[[ STUDY MATERIAL, beginning ]]

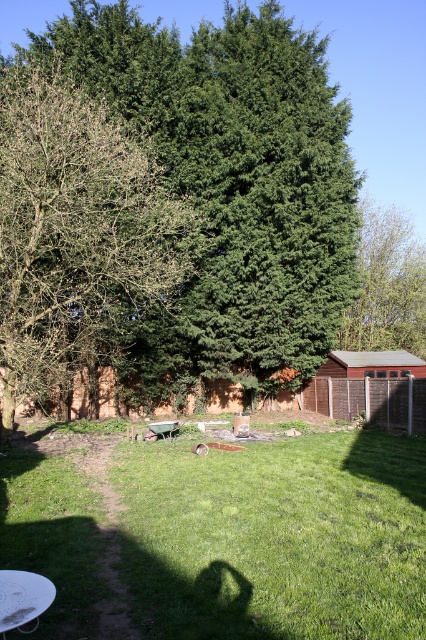
Question: Among these points, which one is nearest to the camera?

Choices:
 (A) (411, 243)
 (B) (48, 48)
 (C) (66, 262)

Answer: (C)

Question: Does bare branches at left have a lesser width compared to green leafy tree at upper center?

Choices:
 (A) yes
 (B) no

Answer: (A)

Question: Is green leafy tree at center wider than bare branches at left?

Choices:
 (A) yes
 (B) no

Answer: (A)

Question: Which point is farther from the camera taking this photo?

Choices:
 (A) (43, 381)
 (B) (405, 292)
 (C) (271, 36)

Answer: (B)

Question: Which of the following is the closest to the observer?

Choices:
 (A) (382, 260)
 (B) (131, 364)

Answer: (B)

Question: Where is green leafy tree at center located in relation to green leafy tree at upper center in the image?

Choices:
 (A) below
 (B) above

Answer: (B)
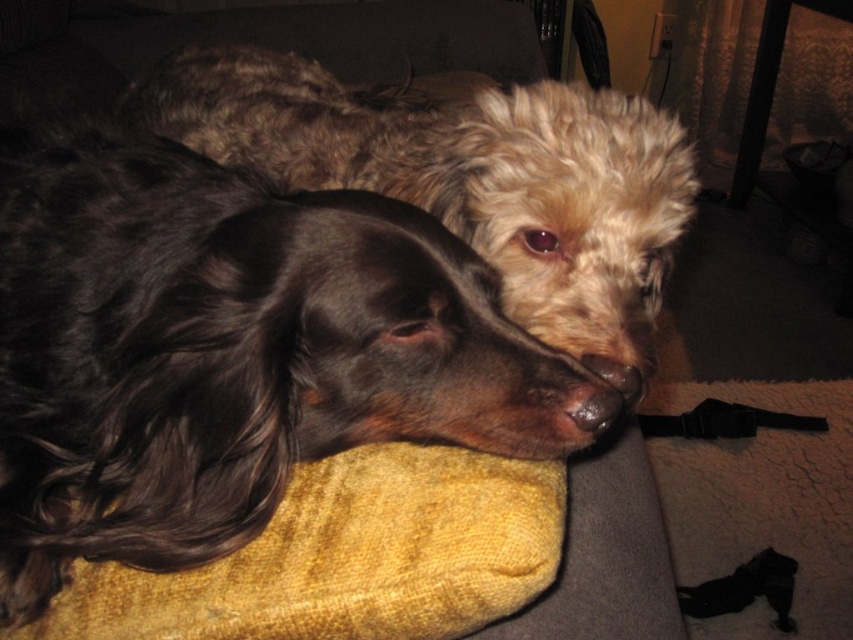
Question: Which object appears farthest from the camera in this image?

Choices:
 (A) brown matte nose at center
 (B) shiny black coat at center
 (C) black smooth nose at lower center

Answer: (A)

Question: Is shiny brown fur at center in front of black smooth nose at lower center?

Choices:
 (A) no
 (B) yes

Answer: (A)

Question: Is shiny brown fur at center closer to the viewer compared to brown matte nose at center?

Choices:
 (A) no
 (B) yes

Answer: (A)

Question: Is shiny brown fur at center to the left of black smooth nose at lower center from the viewer's perspective?

Choices:
 (A) yes
 (B) no

Answer: (A)

Question: Among these points, which one is farthest from the camera?

Choices:
 (A) (612, 364)
 (B) (619, 396)
 (C) (514, 118)
 (D) (379, 330)

Answer: (C)

Question: Which object is closer to the camera taking this photo?

Choices:
 (A) brown matte nose at center
 (B) shiny brown fur at center

Answer: (A)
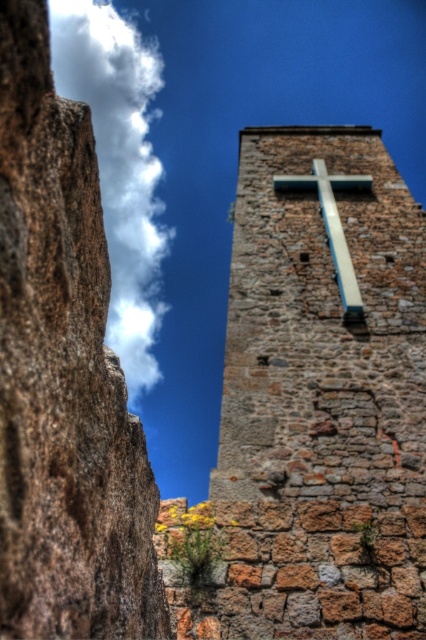
Question: Which of the following is the closest to the observer?

Choices:
 (A) (66, 83)
 (B) (293, 177)
 (C) (314, 490)

Answer: (C)

Question: Is white fluffy cloud at upper left wider than metallic silver cross at center?

Choices:
 (A) yes
 (B) no

Answer: (A)

Question: Which point is closer to the camera?

Choices:
 (A) (219, 433)
 (B) (160, 259)
 (C) (330, 204)

Answer: (A)

Question: Is white fluffy cloud at upper left positioned in front of metallic silver cross at center?

Choices:
 (A) yes
 (B) no

Answer: (A)

Question: Is white fluffy cloud at upper left above metallic silver cross at center?

Choices:
 (A) yes
 (B) no

Answer: (A)

Question: Which point is farther to the camera?

Choices:
 (A) rustic stone cross at upper center
 (B) metallic silver cross at center
 (C) white fluffy cloud at upper left

Answer: (B)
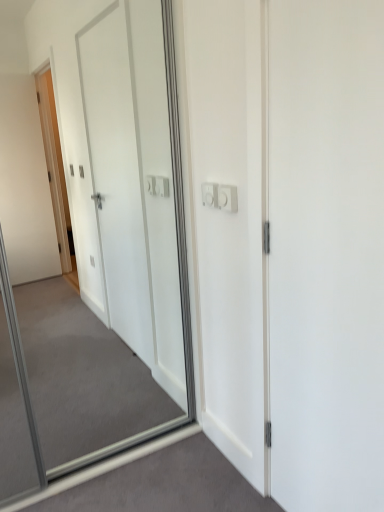
Measure the distance between white matte door at center and camera.

white matte door at center is 36.64 inches from camera.

The image size is (384, 512). Describe the element at coordinates (326, 253) in the screenshot. I see `white matte door at center` at that location.

Find the location of a particular element. Image resolution: width=384 pixels, height=512 pixels. white matte door at center is located at coordinates (326, 253).

At what (x,y) coordinates should I click in order to perform the action: click on white matte door at center. Please return your answer as a coordinate pair (x, y). The image size is (384, 512). Looking at the image, I should click on (326, 253).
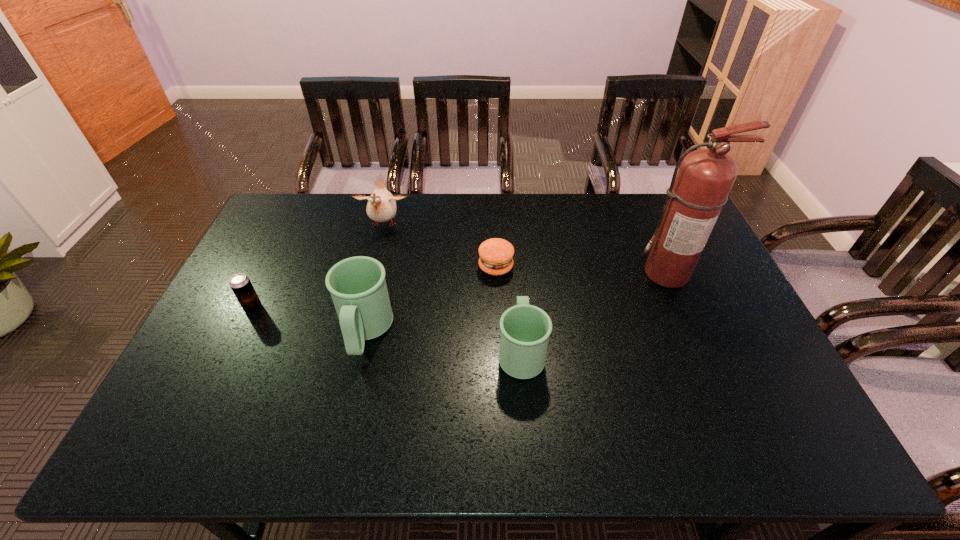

[[ STUDY MATERIAL, end ]]

[YOUR ASSIGNMENT]
Reproduce the listing above word for word, omitting the pictures.

[EXERCISE ANSWER]
Question: Among these points, which one is nearest to the camera?

Choices:
 (A) (411, 243)
 (B) (48, 48)
 (C) (66, 262)

Answer: (C)

Question: Does bare branches at left have a lesser width compared to green leafy tree at upper center?

Choices:
 (A) yes
 (B) no

Answer: (A)

Question: Is green leafy tree at center wider than bare branches at left?

Choices:
 (A) yes
 (B) no

Answer: (A)

Question: Which point is farther from the camera taking this photo?

Choices:
 (A) (43, 381)
 (B) (405, 292)
 (C) (271, 36)

Answer: (B)

Question: Which of the following is the closest to the observer?

Choices:
 (A) (382, 260)
 (B) (131, 364)

Answer: (B)

Question: Where is green leafy tree at center located in relation to green leafy tree at upper center in the image?

Choices:
 (A) below
 (B) above

Answer: (B)
Question: Which object appears farthest from the camera in this image?

Choices:
 (A) brown matte nose at center
 (B) shiny black coat at center
 (C) black smooth nose at lower center

Answer: (A)

Question: Is shiny brown fur at center in front of black smooth nose at lower center?

Choices:
 (A) no
 (B) yes

Answer: (A)

Question: Is shiny brown fur at center closer to the viewer compared to brown matte nose at center?

Choices:
 (A) no
 (B) yes

Answer: (A)

Question: Is shiny brown fur at center to the left of black smooth nose at lower center from the viewer's perspective?

Choices:
 (A) yes
 (B) no

Answer: (A)

Question: Among these points, which one is farthest from the camera?

Choices:
 (A) (612, 364)
 (B) (619, 396)
 (C) (514, 118)
 (D) (379, 330)

Answer: (C)

Question: Which object is closer to the camera taking this photo?

Choices:
 (A) brown matte nose at center
 (B) shiny brown fur at center

Answer: (A)
Question: Which of the following is the closest to the observer?

Choices:
 (A) (66, 83)
 (B) (293, 177)
 (C) (314, 490)

Answer: (C)

Question: Is white fluffy cloud at upper left wider than metallic silver cross at center?

Choices:
 (A) yes
 (B) no

Answer: (A)

Question: Which point is closer to the camera?

Choices:
 (A) (219, 433)
 (B) (160, 259)
 (C) (330, 204)

Answer: (A)

Question: Is white fluffy cloud at upper left positioned in front of metallic silver cross at center?

Choices:
 (A) yes
 (B) no

Answer: (A)

Question: Is white fluffy cloud at upper left above metallic silver cross at center?

Choices:
 (A) yes
 (B) no

Answer: (A)

Question: Which point is farther to the camera?

Choices:
 (A) rustic stone cross at upper center
 (B) metallic silver cross at center
 (C) white fluffy cloud at upper left

Answer: (B)
Measure the distance between white matte door at center and camera.

white matte door at center is 36.64 inches from camera.

The image size is (384, 512). Describe the element at coordinates (326, 253) in the screenshot. I see `white matte door at center` at that location.

Find the location of a particular element. Image resolution: width=384 pixels, height=512 pixels. white matte door at center is located at coordinates (326, 253).

At what (x,y) coordinates should I click in order to perform the action: click on white matte door at center. Please return your answer as a coordinate pair (x, y). The image size is (384, 512). Looking at the image, I should click on (326, 253).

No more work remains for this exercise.